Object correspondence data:
★ ★ ★

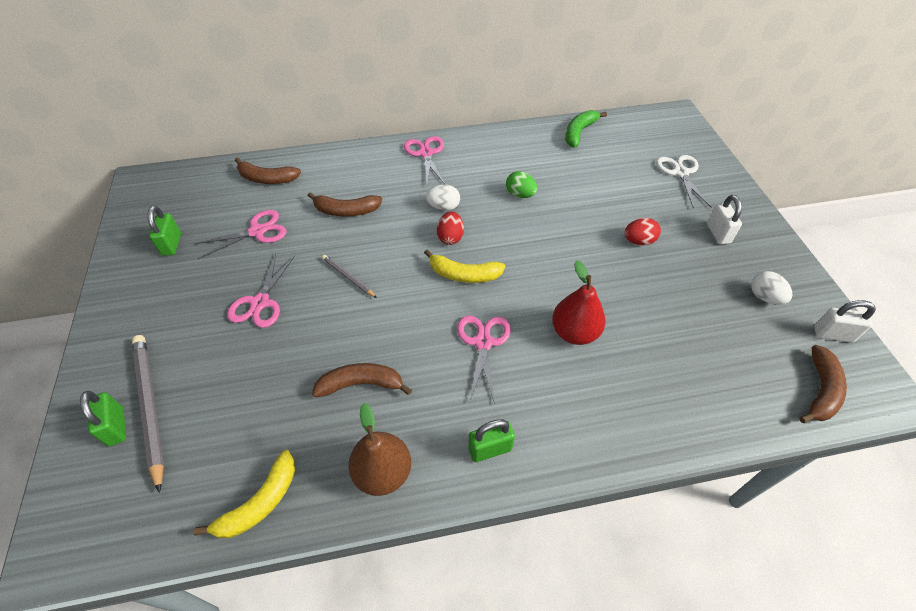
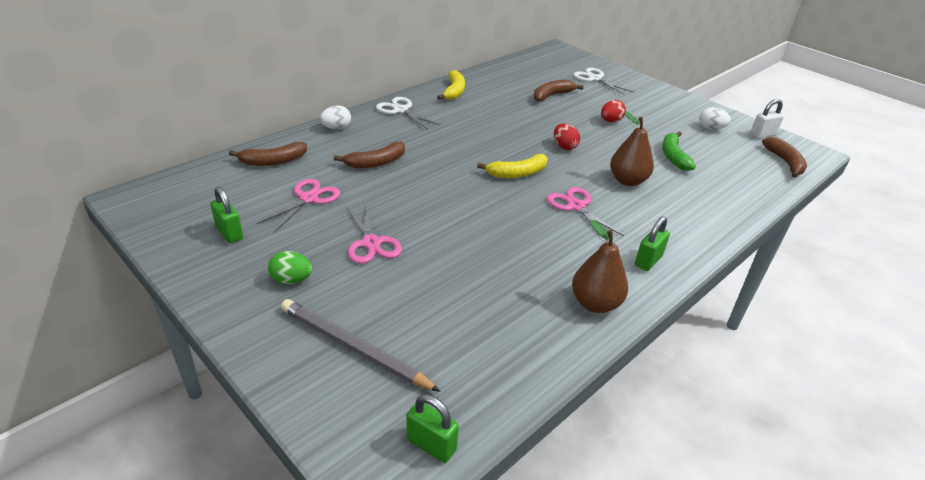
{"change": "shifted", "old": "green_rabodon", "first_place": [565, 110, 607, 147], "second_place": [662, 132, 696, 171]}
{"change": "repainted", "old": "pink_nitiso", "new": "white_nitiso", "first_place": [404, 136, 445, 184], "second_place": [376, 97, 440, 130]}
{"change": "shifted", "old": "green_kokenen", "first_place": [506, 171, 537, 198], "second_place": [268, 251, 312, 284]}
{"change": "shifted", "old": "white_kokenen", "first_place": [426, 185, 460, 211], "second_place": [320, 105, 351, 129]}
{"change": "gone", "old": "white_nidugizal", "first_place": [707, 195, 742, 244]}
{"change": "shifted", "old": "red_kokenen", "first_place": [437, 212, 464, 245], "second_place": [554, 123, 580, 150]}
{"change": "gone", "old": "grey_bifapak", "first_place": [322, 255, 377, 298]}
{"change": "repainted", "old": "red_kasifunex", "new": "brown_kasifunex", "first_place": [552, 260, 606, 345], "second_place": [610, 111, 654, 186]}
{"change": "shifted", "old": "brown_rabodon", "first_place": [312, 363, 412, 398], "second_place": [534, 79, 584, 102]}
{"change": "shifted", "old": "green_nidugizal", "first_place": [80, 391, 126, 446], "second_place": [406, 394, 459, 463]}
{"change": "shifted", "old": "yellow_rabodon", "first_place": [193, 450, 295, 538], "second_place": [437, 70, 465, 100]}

★ ★ ★

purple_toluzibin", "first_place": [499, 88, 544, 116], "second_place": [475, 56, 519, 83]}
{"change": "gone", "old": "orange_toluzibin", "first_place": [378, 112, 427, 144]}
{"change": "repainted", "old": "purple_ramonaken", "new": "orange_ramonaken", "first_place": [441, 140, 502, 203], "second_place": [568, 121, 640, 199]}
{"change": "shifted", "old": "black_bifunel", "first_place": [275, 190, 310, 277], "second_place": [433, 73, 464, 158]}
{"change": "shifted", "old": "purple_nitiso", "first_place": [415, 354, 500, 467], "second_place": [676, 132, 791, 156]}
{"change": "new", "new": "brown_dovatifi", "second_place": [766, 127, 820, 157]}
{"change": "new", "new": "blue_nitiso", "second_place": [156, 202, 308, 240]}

★ ★ ★

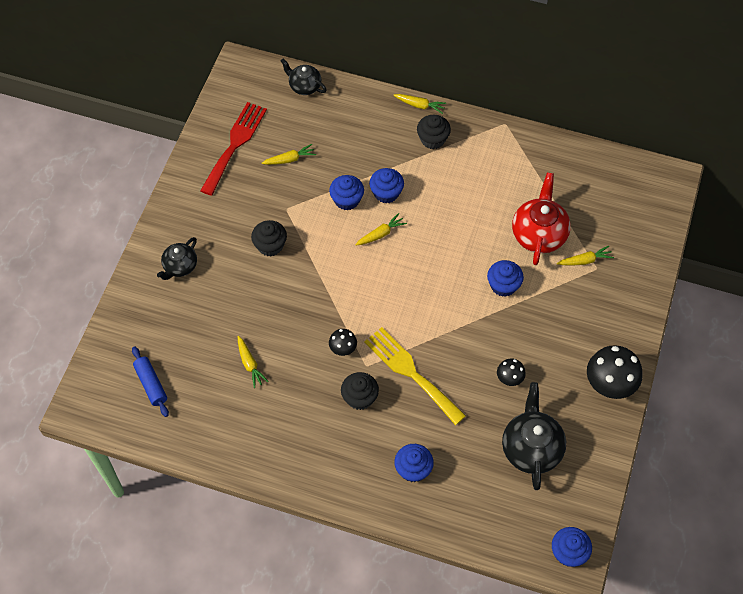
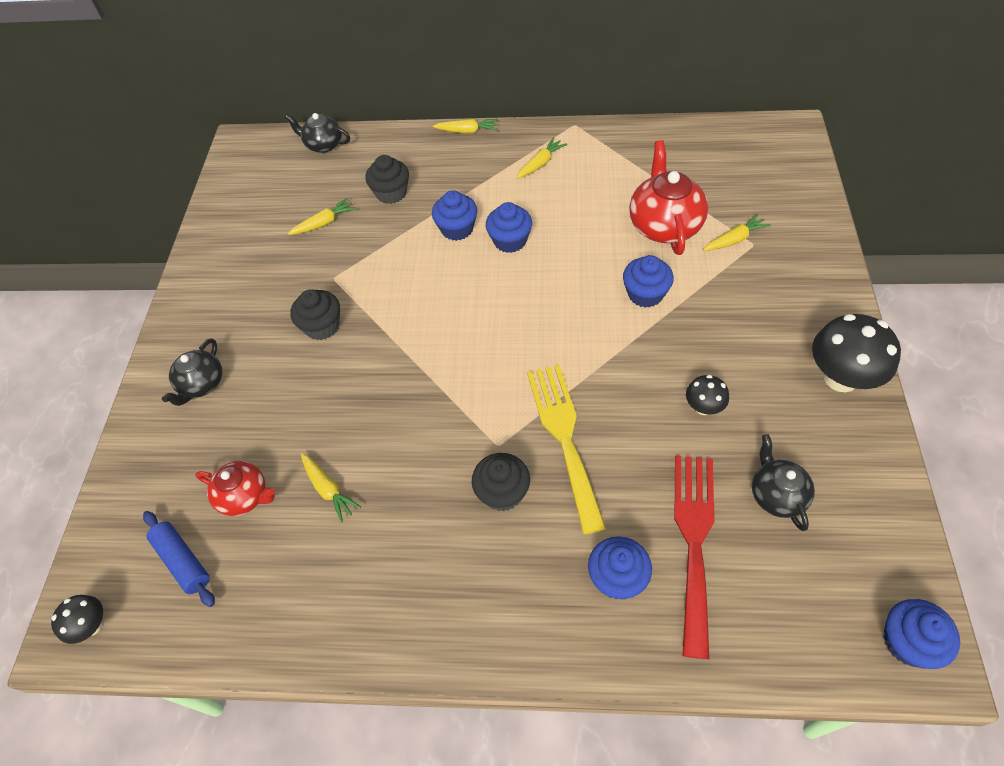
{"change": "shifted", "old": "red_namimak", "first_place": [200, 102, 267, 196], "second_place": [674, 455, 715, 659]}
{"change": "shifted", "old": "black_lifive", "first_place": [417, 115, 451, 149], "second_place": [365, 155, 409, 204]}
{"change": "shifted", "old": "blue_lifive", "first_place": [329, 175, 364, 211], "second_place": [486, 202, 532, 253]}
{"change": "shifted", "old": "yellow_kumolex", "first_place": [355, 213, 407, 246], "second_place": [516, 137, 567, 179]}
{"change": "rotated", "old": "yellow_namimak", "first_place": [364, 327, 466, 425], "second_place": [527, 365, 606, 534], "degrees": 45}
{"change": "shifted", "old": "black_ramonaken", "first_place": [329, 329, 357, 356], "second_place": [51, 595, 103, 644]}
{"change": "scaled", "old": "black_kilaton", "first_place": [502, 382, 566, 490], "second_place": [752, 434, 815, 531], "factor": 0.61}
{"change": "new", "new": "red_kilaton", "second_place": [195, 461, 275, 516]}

★ ★ ★

| EXERCISE BRIEF |
Search the data for "repainted" and list every line in which it occurs.

| RESPONSE TO THE EXERCISE |
{"change": "repainted", "old": "pink_nitiso", "new": "white_nitiso", "first_place": [404, 136, 445, 184], "second_place": [376, 97, 440, 130]}
{"change": "repainted", "old": "red_kasifunex", "new": "brown_kasifunex", "first_place": [552, 260, 606, 345], "second_place": [610, 111, 654, 186]}
{"change": "repainted", "old": "purple_ramonaken", "new": "orange_ramonaken", "first_place": [441, 140, 502, 203], "second_place": [568, 121, 640, 199]}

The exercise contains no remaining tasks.